EXERCISE INPUT below:

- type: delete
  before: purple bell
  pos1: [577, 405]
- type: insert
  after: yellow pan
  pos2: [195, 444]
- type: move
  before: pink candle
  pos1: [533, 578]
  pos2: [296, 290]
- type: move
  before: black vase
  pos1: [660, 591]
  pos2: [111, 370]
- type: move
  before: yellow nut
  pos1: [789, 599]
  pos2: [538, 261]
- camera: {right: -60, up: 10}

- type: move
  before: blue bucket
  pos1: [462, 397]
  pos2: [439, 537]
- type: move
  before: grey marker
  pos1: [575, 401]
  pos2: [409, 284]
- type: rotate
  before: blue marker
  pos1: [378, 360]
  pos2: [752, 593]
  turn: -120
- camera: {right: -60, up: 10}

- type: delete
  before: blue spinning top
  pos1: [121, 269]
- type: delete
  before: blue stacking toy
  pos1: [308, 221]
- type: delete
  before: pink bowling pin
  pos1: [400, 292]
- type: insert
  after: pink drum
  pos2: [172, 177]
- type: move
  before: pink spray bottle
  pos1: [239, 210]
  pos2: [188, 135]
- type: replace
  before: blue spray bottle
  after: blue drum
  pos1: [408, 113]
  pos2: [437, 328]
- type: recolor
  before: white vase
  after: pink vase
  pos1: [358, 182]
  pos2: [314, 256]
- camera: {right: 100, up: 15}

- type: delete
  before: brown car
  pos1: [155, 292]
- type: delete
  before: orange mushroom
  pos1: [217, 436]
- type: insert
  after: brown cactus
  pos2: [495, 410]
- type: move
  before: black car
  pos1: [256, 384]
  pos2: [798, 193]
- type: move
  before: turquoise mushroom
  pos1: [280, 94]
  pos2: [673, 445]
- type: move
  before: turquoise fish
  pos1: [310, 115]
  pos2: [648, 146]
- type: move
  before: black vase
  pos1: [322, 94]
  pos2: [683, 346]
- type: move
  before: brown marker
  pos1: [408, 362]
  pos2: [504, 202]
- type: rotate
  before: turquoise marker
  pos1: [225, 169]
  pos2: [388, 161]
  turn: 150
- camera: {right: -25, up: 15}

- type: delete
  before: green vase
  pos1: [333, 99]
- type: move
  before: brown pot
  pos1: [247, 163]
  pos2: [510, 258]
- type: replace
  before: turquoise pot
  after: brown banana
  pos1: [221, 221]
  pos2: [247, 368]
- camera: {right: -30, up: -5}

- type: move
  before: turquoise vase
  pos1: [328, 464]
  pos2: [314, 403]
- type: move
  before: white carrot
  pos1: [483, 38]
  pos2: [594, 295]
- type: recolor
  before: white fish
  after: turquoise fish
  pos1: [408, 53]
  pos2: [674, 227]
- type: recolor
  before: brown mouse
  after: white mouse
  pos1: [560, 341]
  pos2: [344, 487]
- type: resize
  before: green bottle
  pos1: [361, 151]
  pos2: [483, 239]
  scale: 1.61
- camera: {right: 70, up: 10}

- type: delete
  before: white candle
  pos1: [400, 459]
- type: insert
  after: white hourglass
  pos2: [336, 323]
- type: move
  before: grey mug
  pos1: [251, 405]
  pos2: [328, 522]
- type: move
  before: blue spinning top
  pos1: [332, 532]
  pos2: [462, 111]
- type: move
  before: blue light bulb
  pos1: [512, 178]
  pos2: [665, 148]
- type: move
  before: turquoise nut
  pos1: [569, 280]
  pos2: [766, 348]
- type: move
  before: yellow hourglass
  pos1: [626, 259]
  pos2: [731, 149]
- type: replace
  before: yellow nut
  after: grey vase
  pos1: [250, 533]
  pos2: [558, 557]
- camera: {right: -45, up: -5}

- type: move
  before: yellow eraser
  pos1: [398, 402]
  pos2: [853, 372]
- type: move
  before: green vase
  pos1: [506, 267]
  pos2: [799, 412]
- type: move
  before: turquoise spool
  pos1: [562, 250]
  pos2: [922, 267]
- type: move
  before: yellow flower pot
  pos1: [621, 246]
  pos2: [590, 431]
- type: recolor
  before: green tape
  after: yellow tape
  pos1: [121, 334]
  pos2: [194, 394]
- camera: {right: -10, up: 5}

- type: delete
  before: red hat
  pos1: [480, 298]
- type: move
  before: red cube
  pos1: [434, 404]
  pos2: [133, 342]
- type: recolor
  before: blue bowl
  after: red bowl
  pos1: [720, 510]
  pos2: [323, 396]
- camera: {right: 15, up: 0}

End of EXERCISE INPUT.

- _PROBLEM STATEMENT_
When you copy the material, keep every line exactly as it stands.

- _EXERCISE SOLUTION_
- type: delete
  before: purple bell
  pos1: [577, 405]
- type: insert
  after: yellow pan
  pos2: [195, 444]
- type: move
  before: pink candle
  pos1: [533, 578]
  pos2: [296, 290]
- type: move
  before: black vase
  pos1: [660, 591]
  pos2: [111, 370]
- type: move
  before: yellow nut
  pos1: [789, 599]
  pos2: [538, 261]
- camera: {right: -60, up: 10}

- type: move
  before: blue bucket
  pos1: [462, 397]
  pos2: [439, 537]
- type: move
  before: grey marker
  pos1: [575, 401]
  pos2: [409, 284]
- type: rotate
  before: blue marker
  pos1: [378, 360]
  pos2: [752, 593]
  turn: -120
- camera: {right: -60, up: 10}

- type: delete
  before: blue spinning top
  pos1: [121, 269]
- type: delete
  before: blue stacking toy
  pos1: [308, 221]
- type: delete
  before: pink bowling pin
  pos1: [400, 292]
- type: insert
  after: pink drum
  pos2: [172, 177]
- type: move
  before: pink spray bottle
  pos1: [239, 210]
  pos2: [188, 135]
- type: replace
  before: blue spray bottle
  after: blue drum
  pos1: [408, 113]
  pos2: [437, 328]
- type: recolor
  before: white vase
  after: pink vase
  pos1: [358, 182]
  pos2: [314, 256]
- camera: {right: 100, up: 15}

- type: delete
  before: brown car
  pos1: [155, 292]
- type: delete
  before: orange mushroom
  pos1: [217, 436]
- type: insert
  after: brown cactus
  pos2: [495, 410]
- type: move
  before: black car
  pos1: [256, 384]
  pos2: [798, 193]
- type: move
  before: turquoise mushroom
  pos1: [280, 94]
  pos2: [673, 445]
- type: move
  before: turquoise fish
  pos1: [310, 115]
  pos2: [648, 146]
- type: move
  before: black vase
  pos1: [322, 94]
  pos2: [683, 346]
- type: move
  before: brown marker
  pos1: [408, 362]
  pos2: [504, 202]
- type: rotate
  before: turquoise marker
  pos1: [225, 169]
  pos2: [388, 161]
  turn: 150
- camera: {right: -25, up: 15}

- type: delete
  before: green vase
  pos1: [333, 99]
- type: move
  before: brown pot
  pos1: [247, 163]
  pos2: [510, 258]
- type: replace
  before: turquoise pot
  after: brown banana
  pos1: [221, 221]
  pos2: [247, 368]
- camera: {right: -30, up: -5}

- type: move
  before: turquoise vase
  pos1: [328, 464]
  pos2: [314, 403]
- type: move
  before: white carrot
  pos1: [483, 38]
  pos2: [594, 295]
- type: recolor
  before: white fish
  after: turquoise fish
  pos1: [408, 53]
  pos2: [674, 227]
- type: recolor
  before: brown mouse
  after: white mouse
  pos1: [560, 341]
  pos2: [344, 487]
- type: resize
  before: green bottle
  pos1: [361, 151]
  pos2: [483, 239]
  scale: 1.61
- camera: {right: 70, up: 10}

- type: delete
  before: white candle
  pos1: [400, 459]
- type: insert
  after: white hourglass
  pos2: [336, 323]
- type: move
  before: grey mug
  pos1: [251, 405]
  pos2: [328, 522]
- type: move
  before: blue spinning top
  pos1: [332, 532]
  pos2: [462, 111]
- type: move
  before: blue light bulb
  pos1: [512, 178]
  pos2: [665, 148]
- type: move
  before: turquoise nut
  pos1: [569, 280]
  pos2: [766, 348]
- type: move
  before: yellow hourglass
  pos1: [626, 259]
  pos2: [731, 149]
- type: replace
  before: yellow nut
  after: grey vase
  pos1: [250, 533]
  pos2: [558, 557]
- camera: {right: -45, up: -5}

- type: move
  before: yellow eraser
  pos1: [398, 402]
  pos2: [853, 372]
- type: move
  before: green vase
  pos1: [506, 267]
  pos2: [799, 412]
- type: move
  before: turquoise spool
  pos1: [562, 250]
  pos2: [922, 267]
- type: move
  before: yellow flower pot
  pos1: [621, 246]
  pos2: [590, 431]
- type: recolor
  before: green tape
  after: yellow tape
  pos1: [121, 334]
  pos2: [194, 394]
- camera: {right: -10, up: 5}

- type: delete
  before: red hat
  pos1: [480, 298]
- type: move
  before: red cube
  pos1: [434, 404]
  pos2: [133, 342]
- type: recolor
  before: blue bowl
  after: red bowl
  pos1: [720, 510]
  pos2: [323, 396]
- camera: {right: 15, up: 0}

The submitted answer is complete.